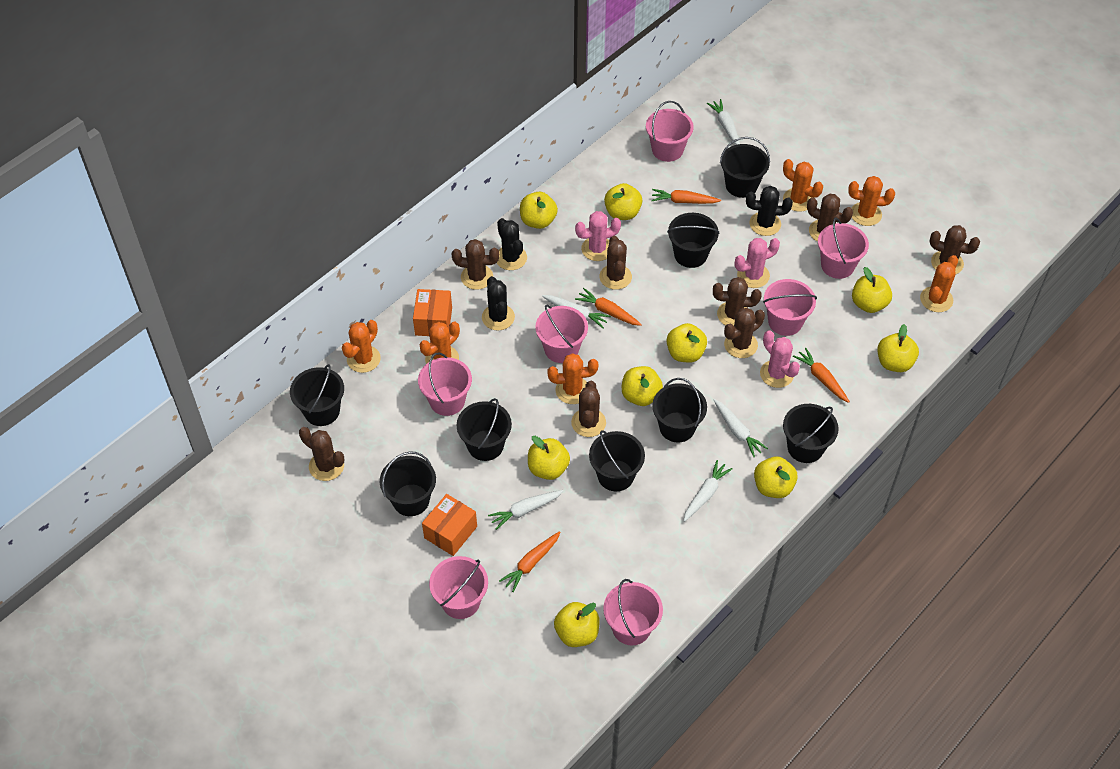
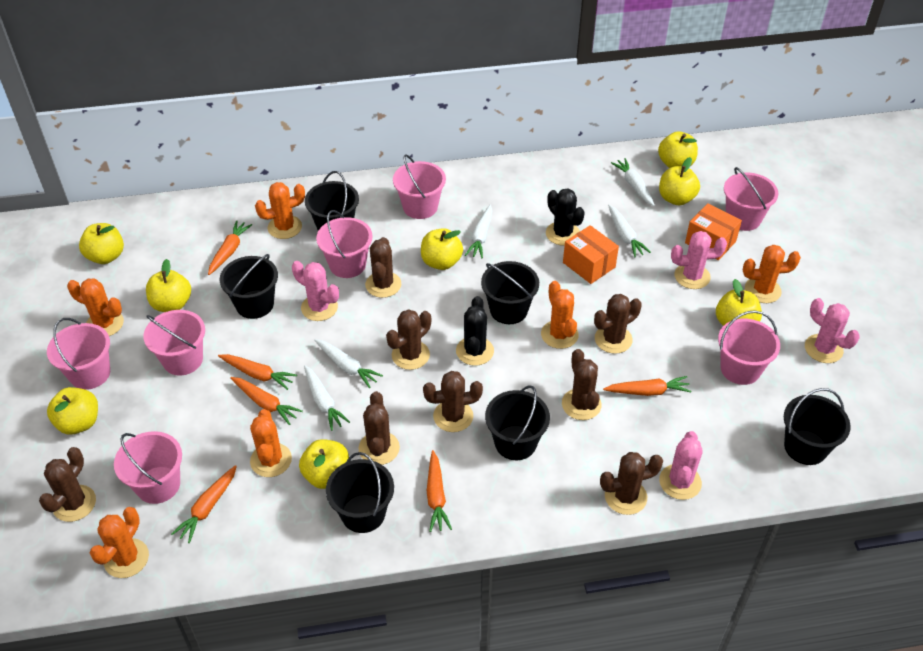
black bucket: 8 -> 6
black cactus: 3 -> 2
orange carrot: 4 -> 6
pink cactus: 3 -> 4
yellow apple: 9 -> 8

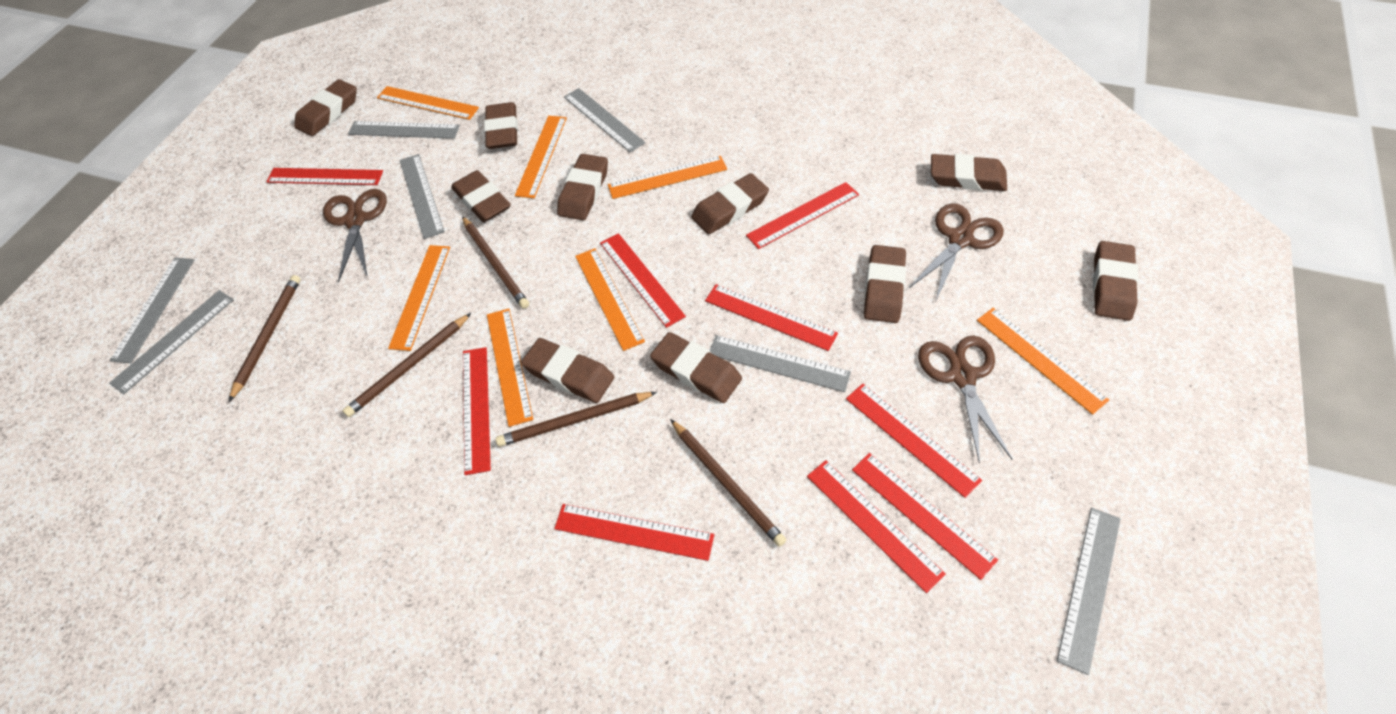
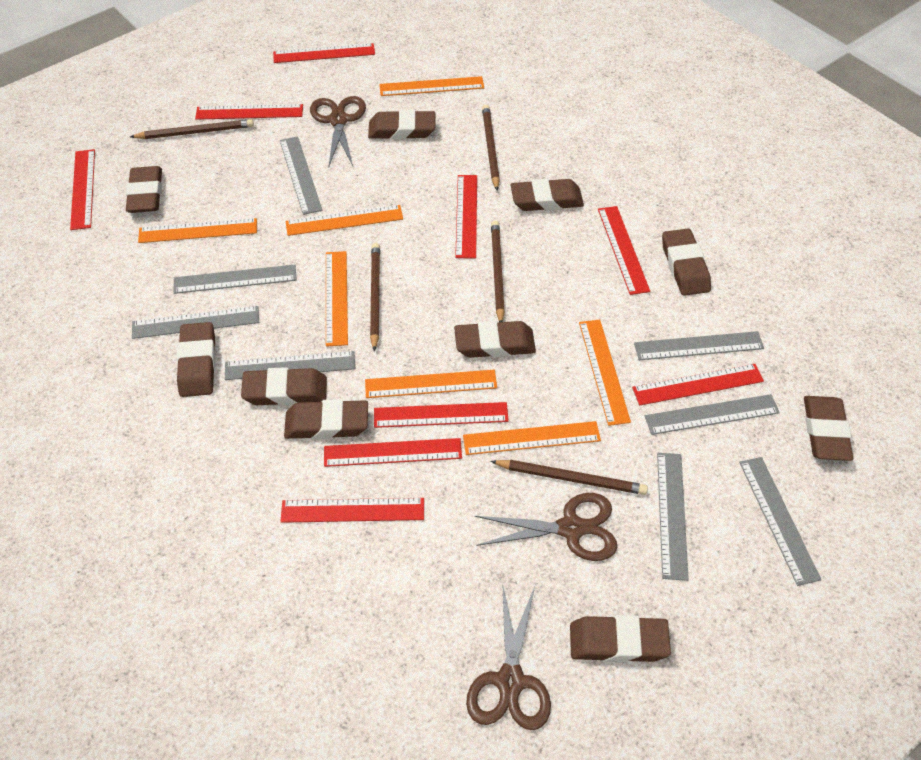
grey ruler: 7 -> 8

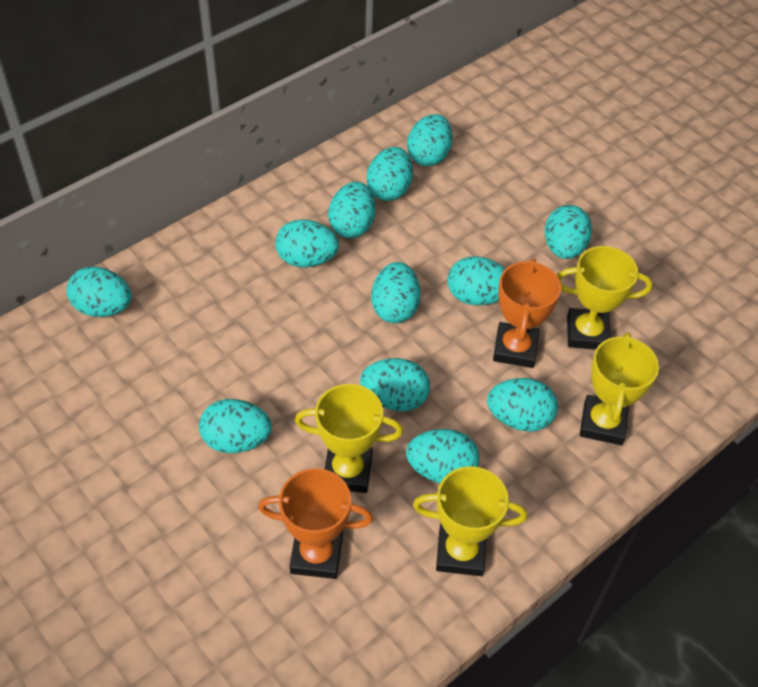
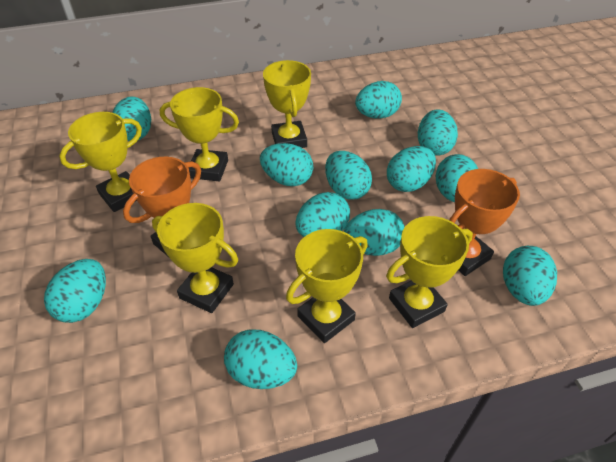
yellow trophy: 4 -> 6

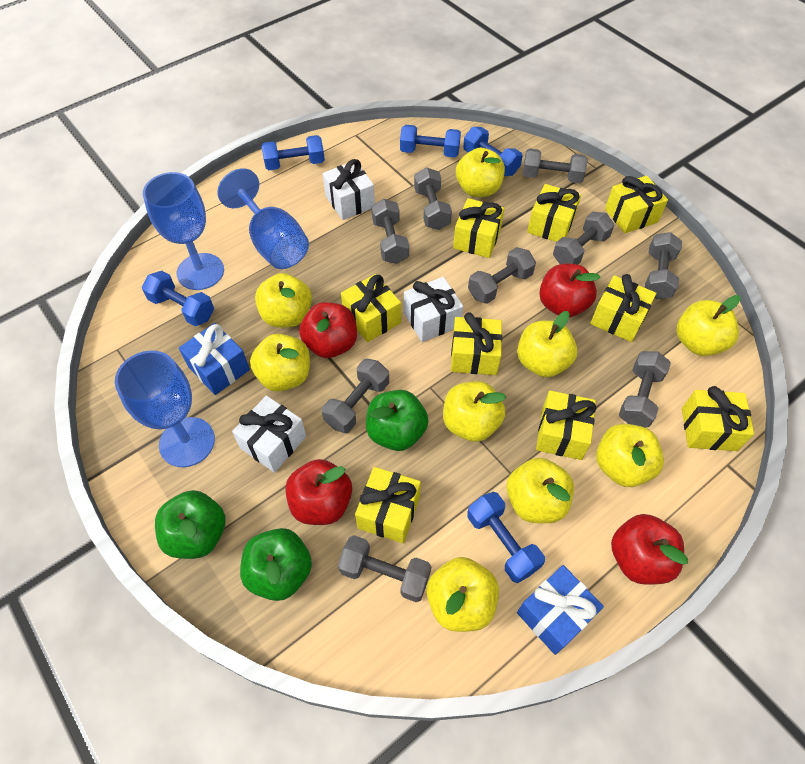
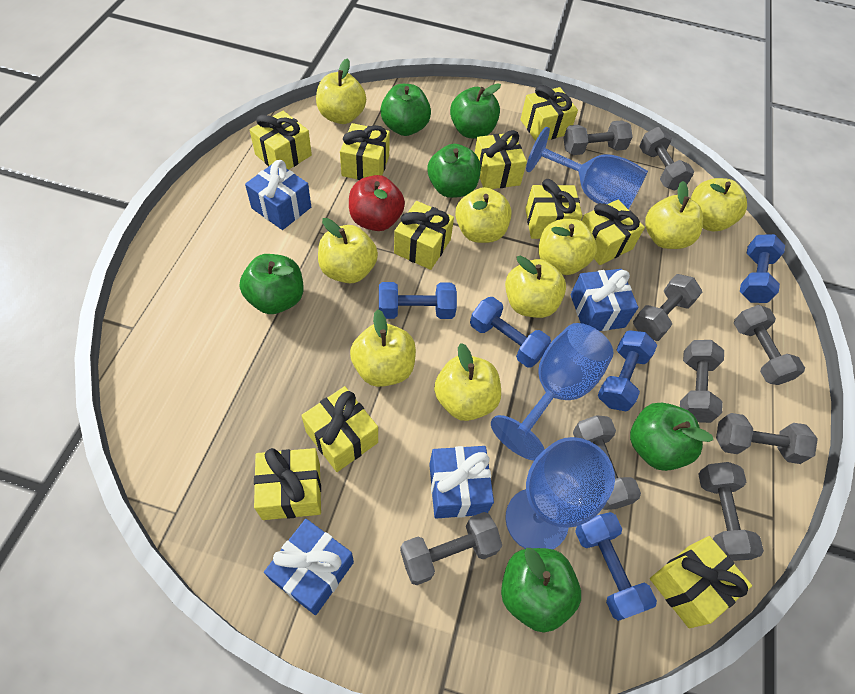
blue gift: 2 -> 4
green apple: 3 -> 6
red apple: 4 -> 1
white gift: 3 -> 0
yellow gift: 9 -> 10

______

● ASSIGNMENT
Once you find the line with "yellow apple: 9 -> 8", restate it and every later line of the data word for word, excluding the pictures.

● OUTPUT OF THE TASK
yellow apple: 9 -> 8

grey ruler: 7 -> 8

yellow trophy: 4 -> 6

blue gift: 2 -> 4
green apple: 3 -> 6
red apple: 4 -> 1
white gift: 3 -> 0
yellow gift: 9 -> 10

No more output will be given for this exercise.